Exercise data —
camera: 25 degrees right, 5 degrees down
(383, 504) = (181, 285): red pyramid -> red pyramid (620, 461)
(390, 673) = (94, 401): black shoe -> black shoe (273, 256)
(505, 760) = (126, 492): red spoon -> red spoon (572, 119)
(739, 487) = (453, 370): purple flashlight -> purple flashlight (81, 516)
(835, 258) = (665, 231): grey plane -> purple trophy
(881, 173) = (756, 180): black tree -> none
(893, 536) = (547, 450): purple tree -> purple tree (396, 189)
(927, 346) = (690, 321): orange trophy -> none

...

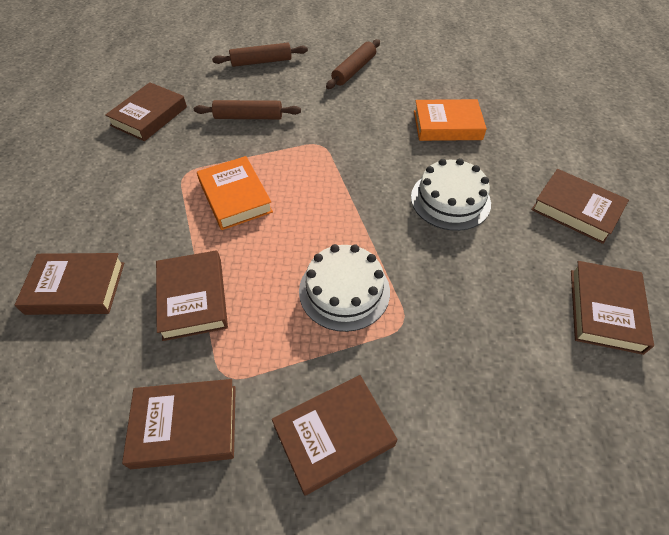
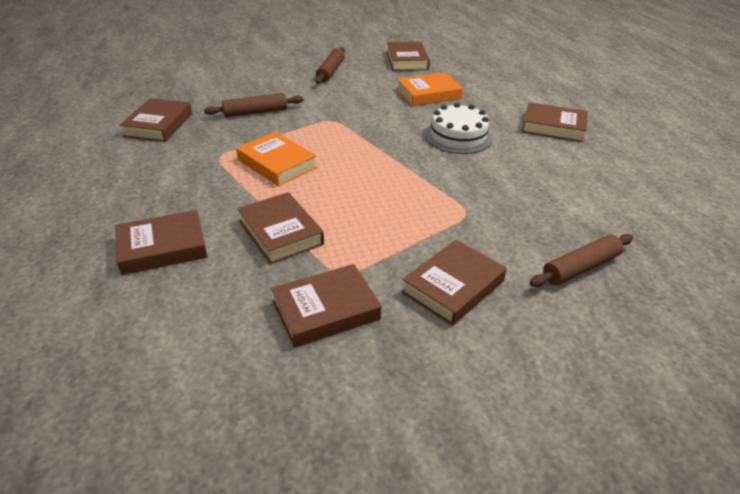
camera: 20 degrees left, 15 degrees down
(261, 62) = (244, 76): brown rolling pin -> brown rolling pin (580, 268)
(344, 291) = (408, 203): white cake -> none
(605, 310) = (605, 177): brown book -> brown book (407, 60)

---

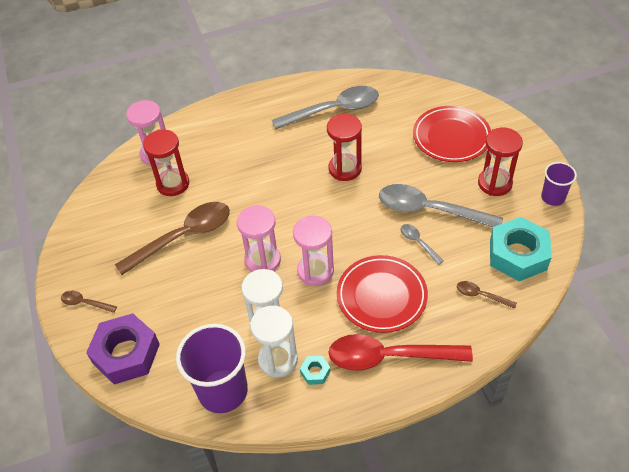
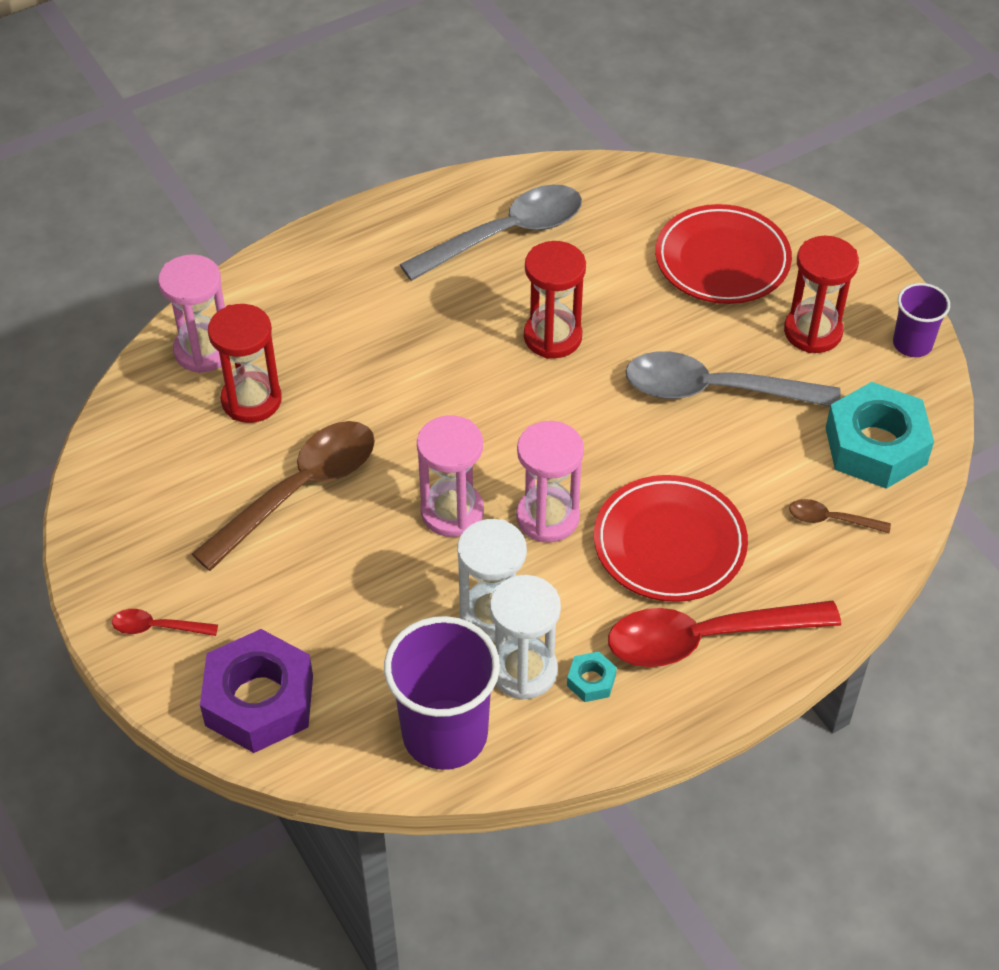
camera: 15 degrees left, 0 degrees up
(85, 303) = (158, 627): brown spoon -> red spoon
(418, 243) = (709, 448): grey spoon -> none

Exercise description — Reproduce exactly, and only, the part of the listing above that begins at the line with "(85, 303) = (158, 627): brown" and goes on through the line with "(418, 243) = (709, 448): grey spoon -> none".

Solution to this exercise —
(85, 303) = (158, 627): brown spoon -> red spoon
(418, 243) = (709, 448): grey spoon -> none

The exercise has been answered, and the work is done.